** What you are asked to do **
The answer should hold only the lines from the one that contains "Travic Mail: [660,106,881,237]" through the last line of the material, repeated exactly, without pictures.

** Dataset entries **
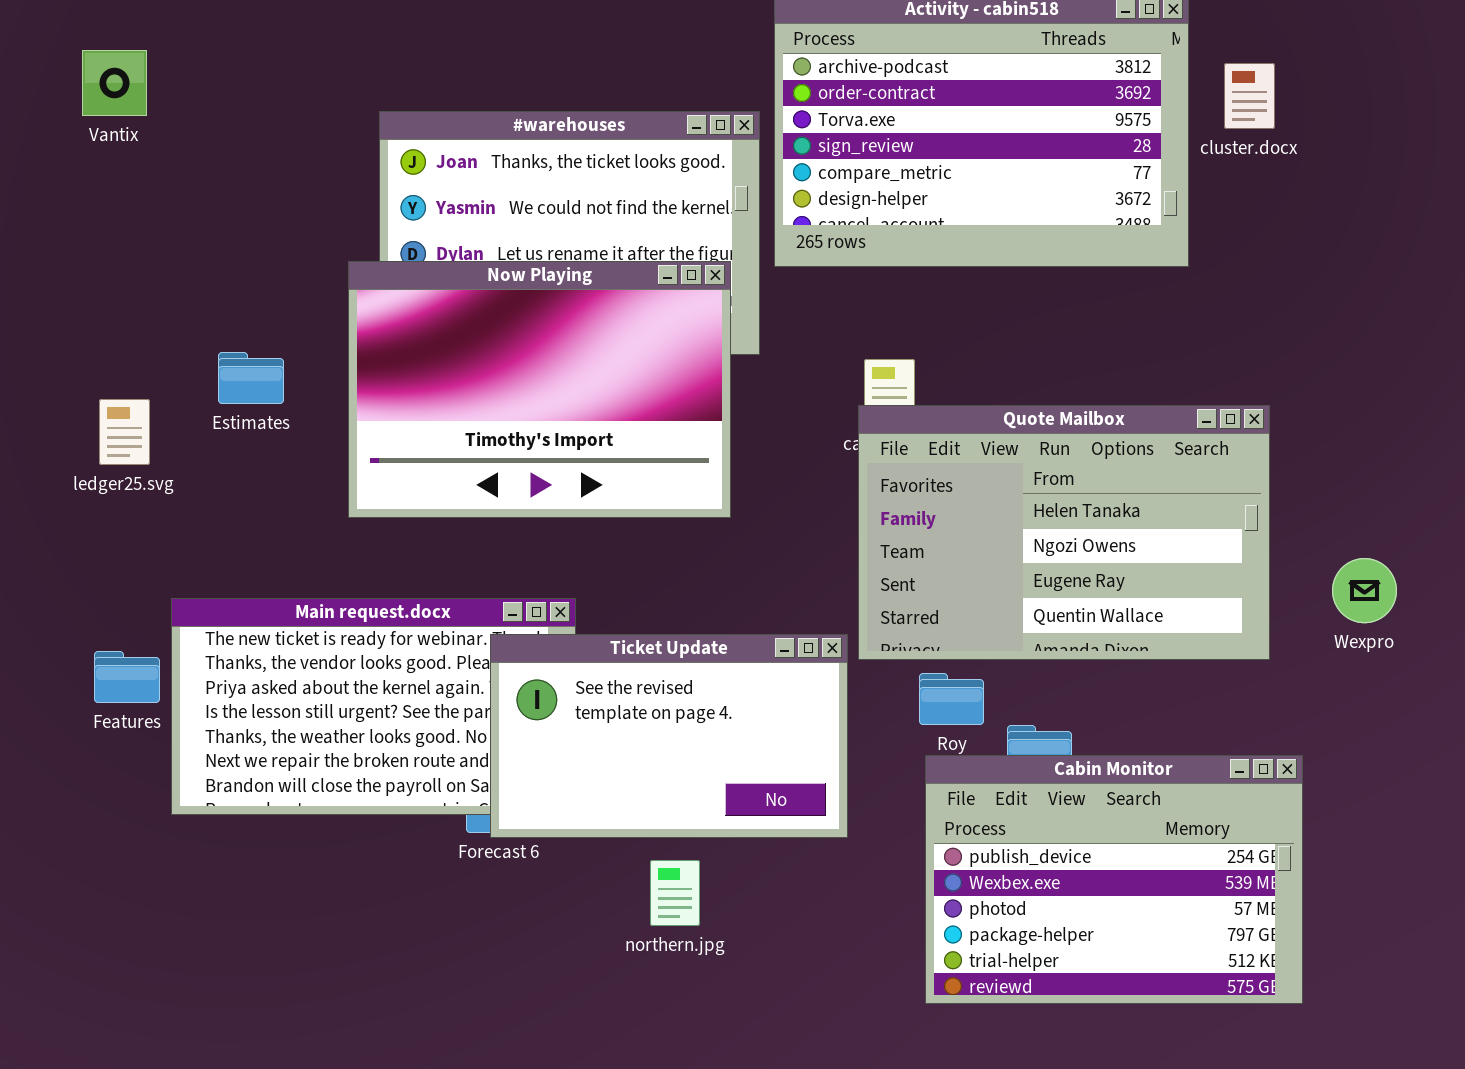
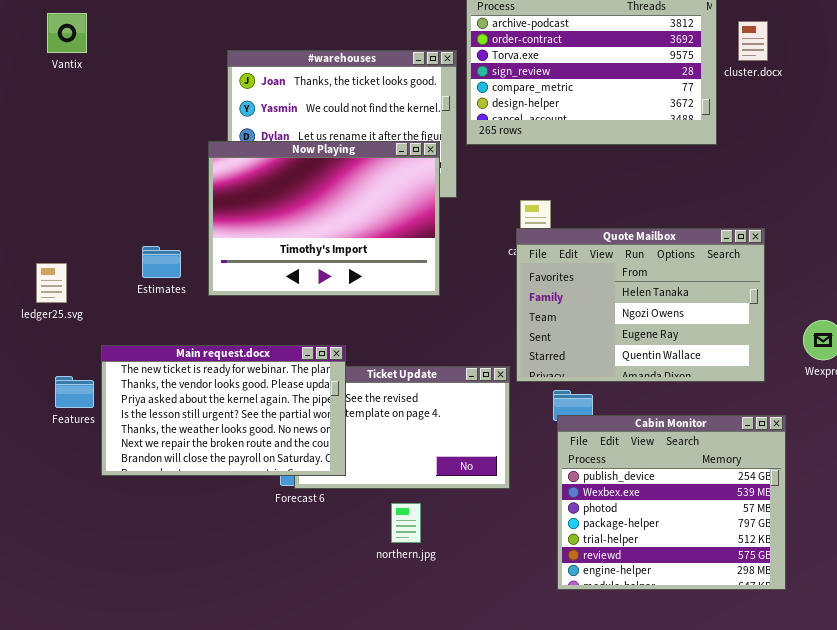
Estimates: [218,352,284,404] -> [142,246,181,278], moved
ledger25.svg: [99,399,150,465] -> [36,263,67,303], moved
Main request.docx: [171,598,576,815] -> [101,345,346,476], raised
Cabin Monitor: [925,755,1303,1004] -> [557,415,786,590], resized

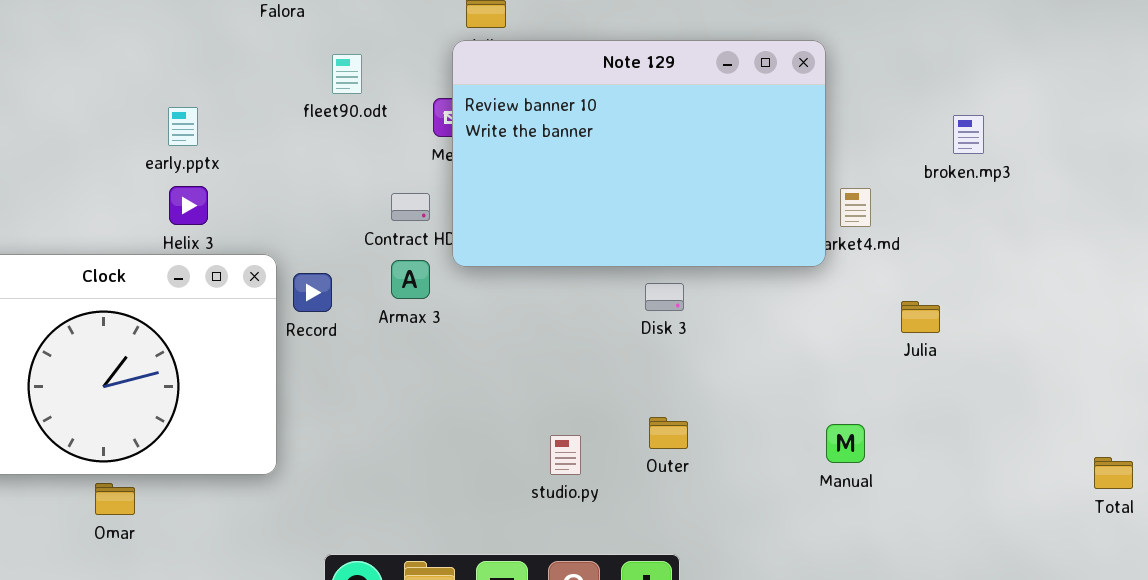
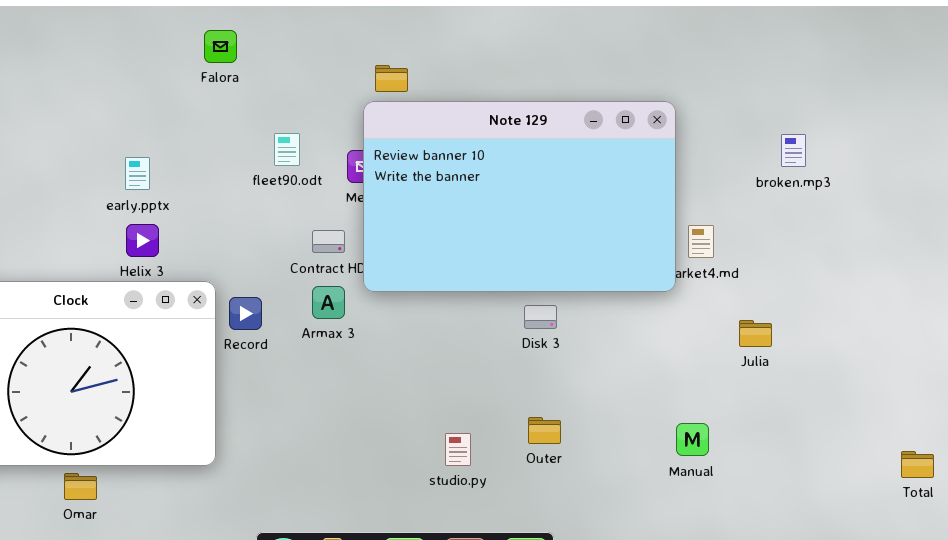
fleet90.odt: [332,54,362,94] -> [274,133,300,166], moved
broken.mp3: [953,115,984,154] -> [781,134,806,167], moved

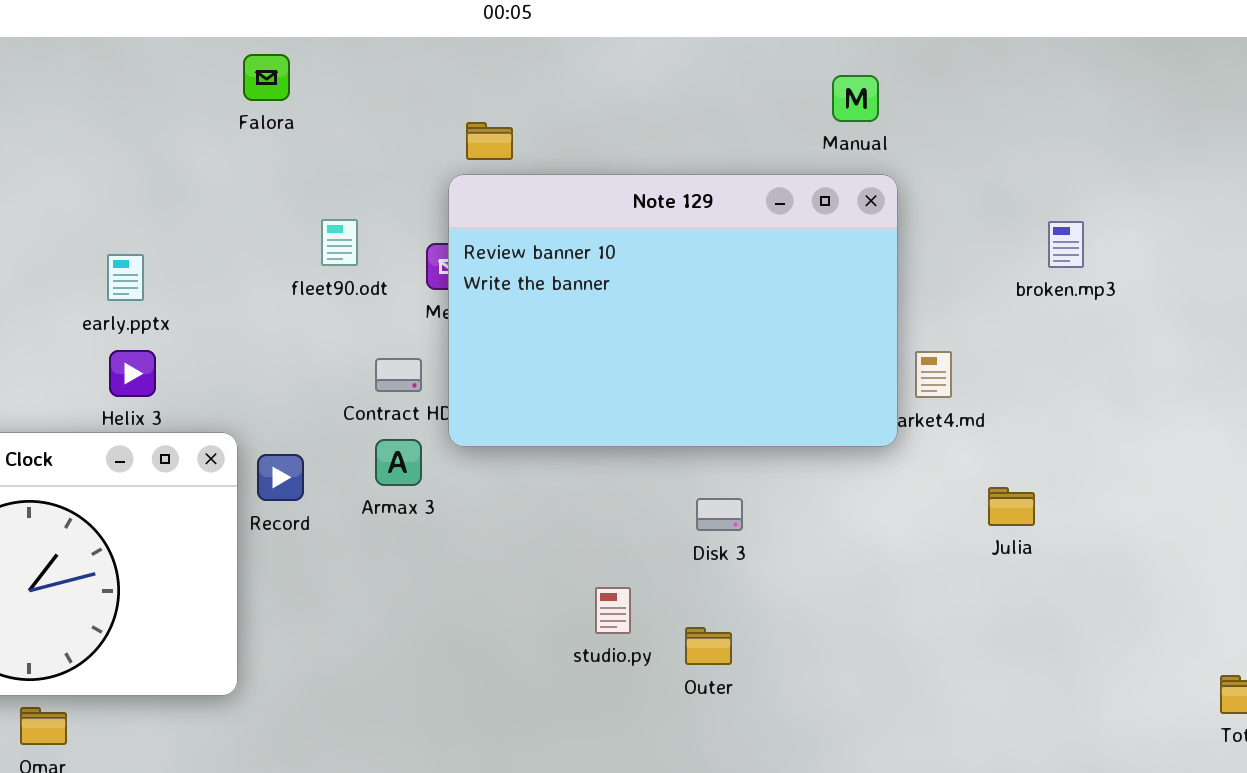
Falora: [204,30,237,63] -> [243,54,290,101], moved
Disk 3: [524,305,557,329] -> [696,498,743,531], moved
Manual: [676,423,709,456] -> [832,75,879,122], moved
studio.py: [445,433,471,466] -> [595,587,631,634], moved

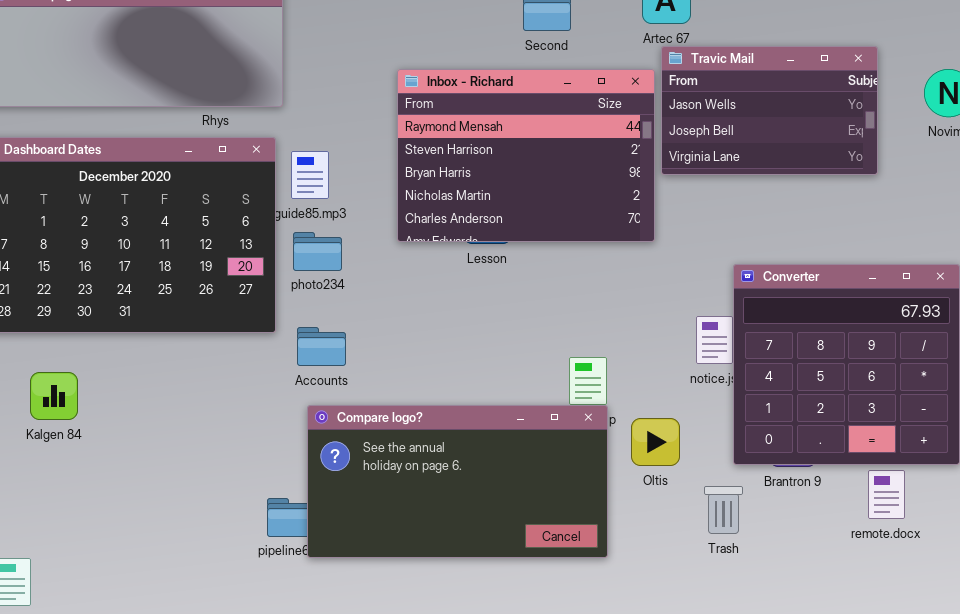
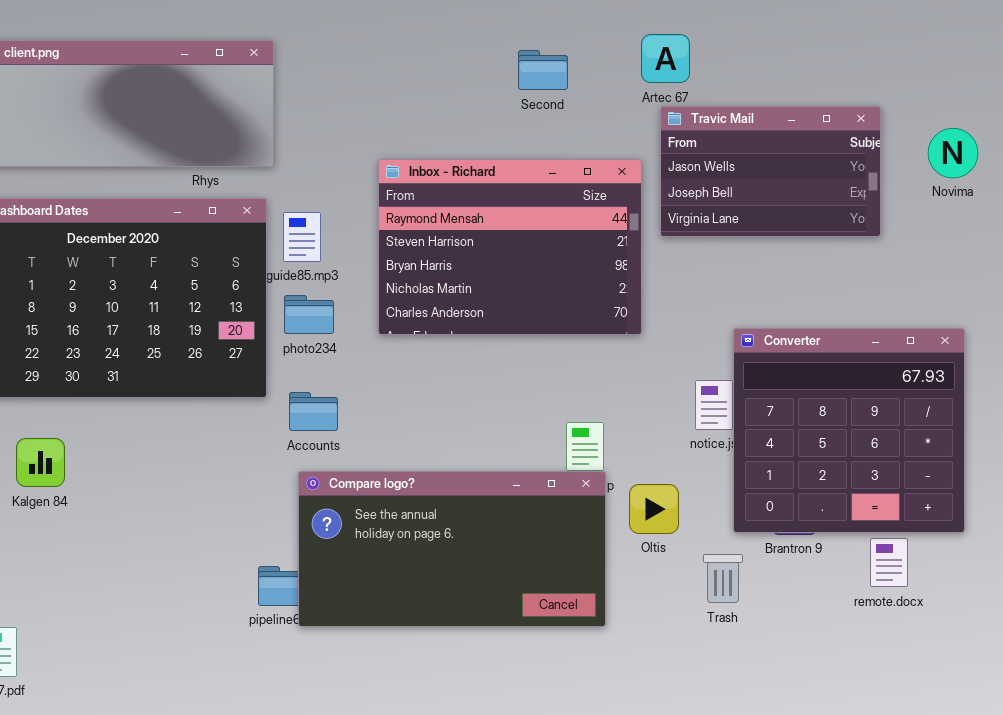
Inbox - Richard: [397,69,655,242] -> [378,159,642,335], moved

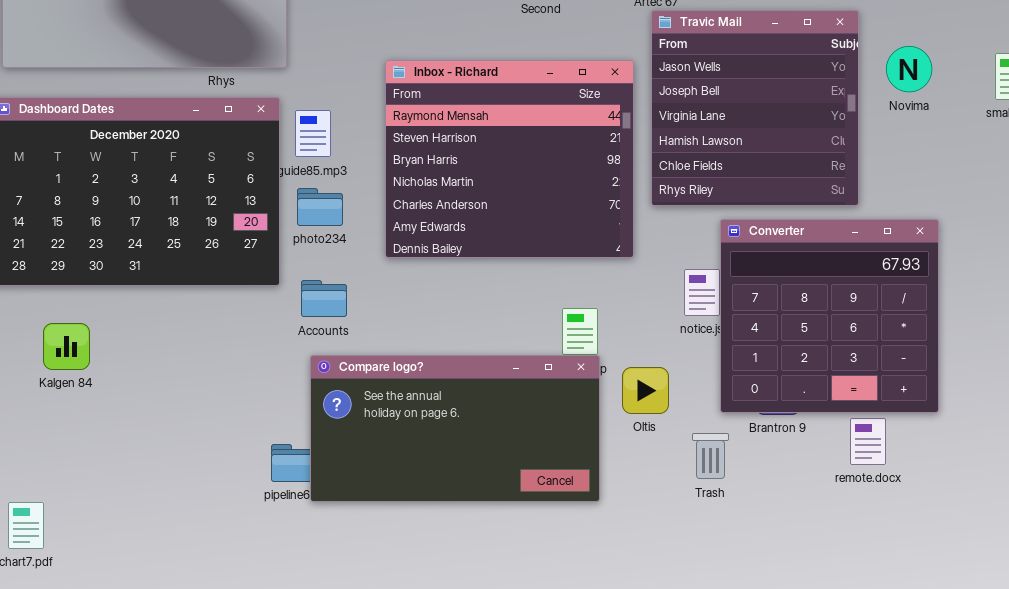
Travic Mail: [660,106,881,237] -> [651,10,859,206], resized
Novima: [928,128,978,178] -> [886,46,932,92], moved
Inbox - Richard: [378,159,642,335] -> [385,60,634,258], resized

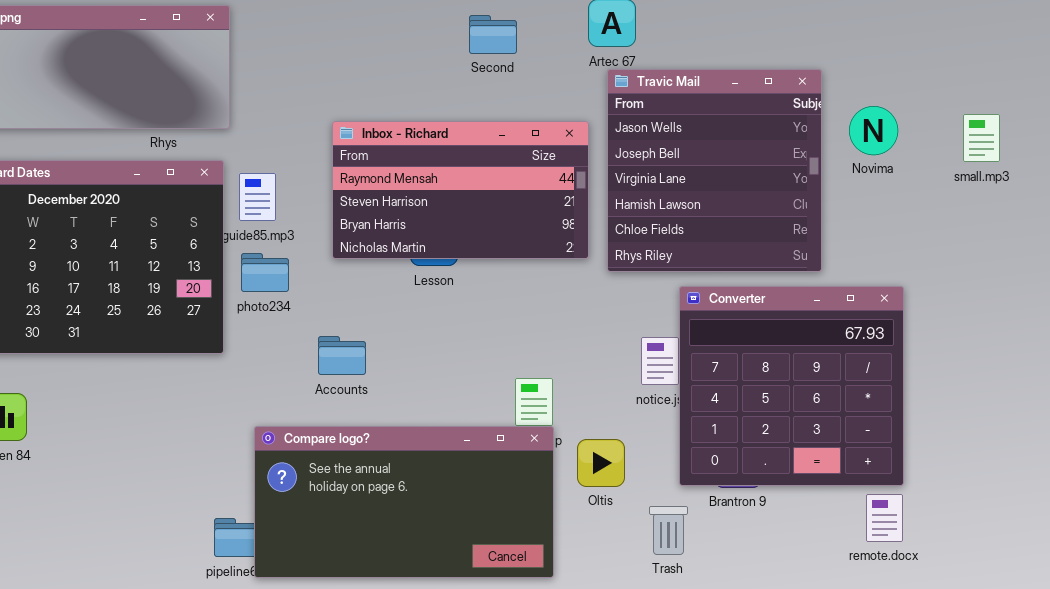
Inbox - Richard: [385,60,634,258] -> [332,121,589,259], resized
Accounts: [301,280,347,317] -> [318,336,366,375], moved
remote.docx: [850,418,886,465] -> [866,494,903,542], moved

** Answer section **
Travic Mail: [660,106,881,237] -> [651,10,859,206], resized
Novima: [928,128,978,178] -> [886,46,932,92], moved
Inbox - Richard: [378,159,642,335] -> [385,60,634,258], resized

Inbox - Richard: [385,60,634,258] -> [332,121,589,259], resized
Accounts: [301,280,347,317] -> [318,336,366,375], moved
remote.docx: [850,418,886,465] -> [866,494,903,542], moved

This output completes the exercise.